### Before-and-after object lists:
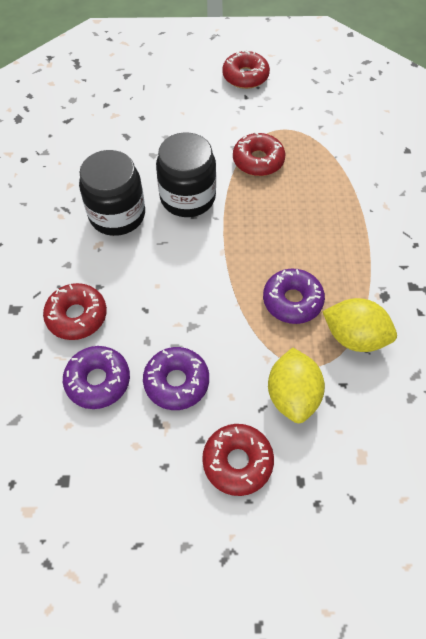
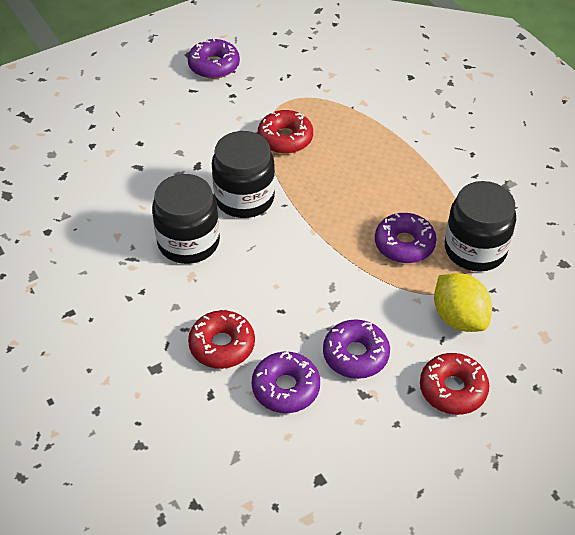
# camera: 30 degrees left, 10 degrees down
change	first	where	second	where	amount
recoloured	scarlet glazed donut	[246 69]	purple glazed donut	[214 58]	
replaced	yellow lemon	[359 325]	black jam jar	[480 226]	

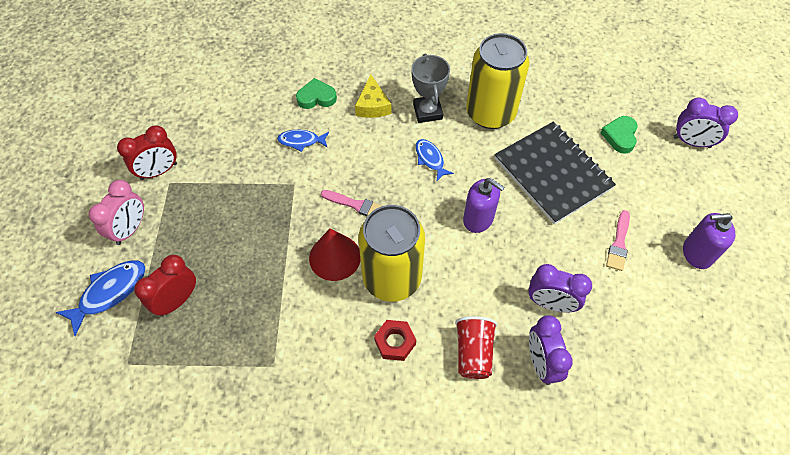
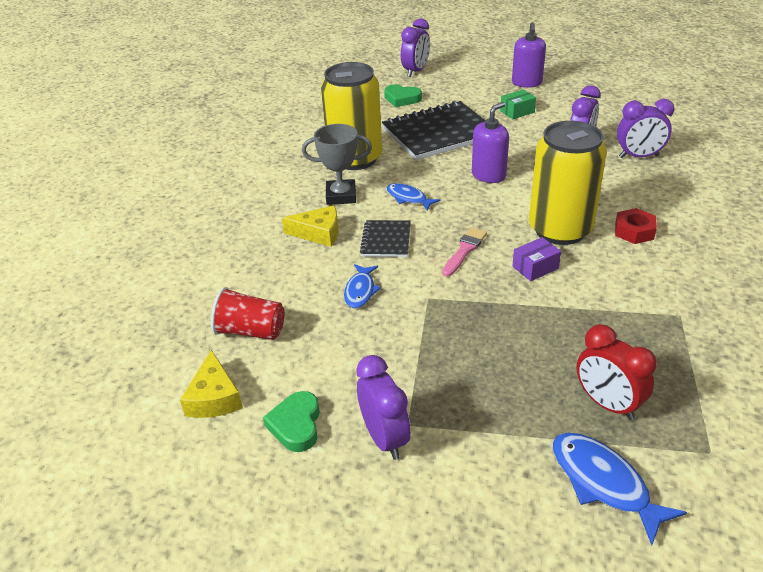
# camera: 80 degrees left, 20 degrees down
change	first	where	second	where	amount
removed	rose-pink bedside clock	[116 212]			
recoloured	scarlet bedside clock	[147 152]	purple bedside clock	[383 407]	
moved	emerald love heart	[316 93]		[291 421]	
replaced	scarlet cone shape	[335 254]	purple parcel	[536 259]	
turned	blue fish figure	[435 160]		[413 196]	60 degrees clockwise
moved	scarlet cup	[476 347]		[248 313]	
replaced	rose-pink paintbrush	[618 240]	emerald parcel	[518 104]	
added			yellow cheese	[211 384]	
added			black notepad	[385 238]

### Goal of the exercise:
Each line above must be set down exactly, though no picture should be carried over.

### Written reply:
# camera: 30 degrees left, 10 degrees down
change	first	where	second	where	amount
recoloured	scarlet glazed donut	[246 69]	purple glazed donut	[214 58]	
replaced	yellow lemon	[359 325]	black jam jar	[480 226]	

# camera: 80 degrees left, 20 degrees down
change	first	where	second	where	amount
removed	rose-pink bedside clock	[116 212]			
recoloured	scarlet bedside clock	[147 152]	purple bedside clock	[383 407]	
moved	emerald love heart	[316 93]		[291 421]	
replaced	scarlet cone shape	[335 254]	purple parcel	[536 259]	
turned	blue fish figure	[435 160]		[413 196]	60 degrees clockwise
moved	scarlet cup	[476 347]		[248 313]	
replaced	rose-pink paintbrush	[618 240]	emerald parcel	[518 104]	
added			yellow cheese	[211 384]	
added			black notepad	[385 238]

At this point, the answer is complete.